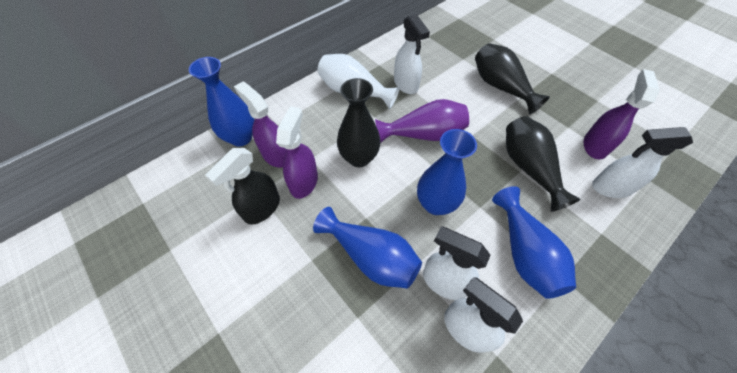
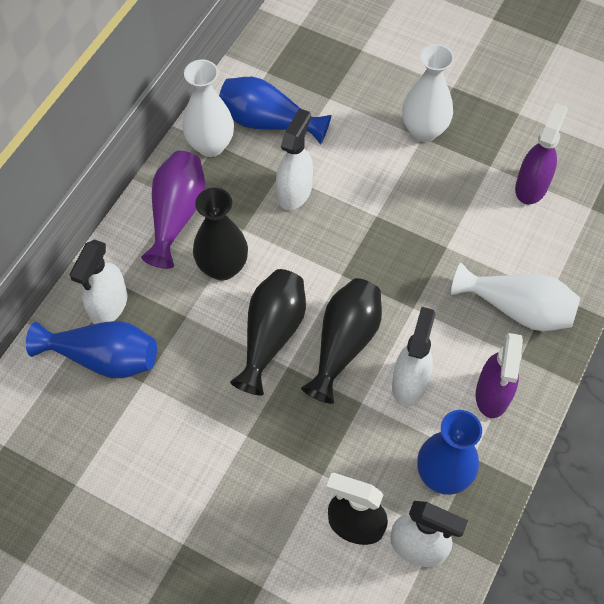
blue vase: 4 -> 3
purple spray bottle: 3 -> 2
white vase: 1 -> 3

* * *

_What the task asks:_
Copy the listing exactly. Leave the pictures out.

_Exercise solution:_
blue vase: 4 -> 3
purple spray bottle: 3 -> 2
white vase: 1 -> 3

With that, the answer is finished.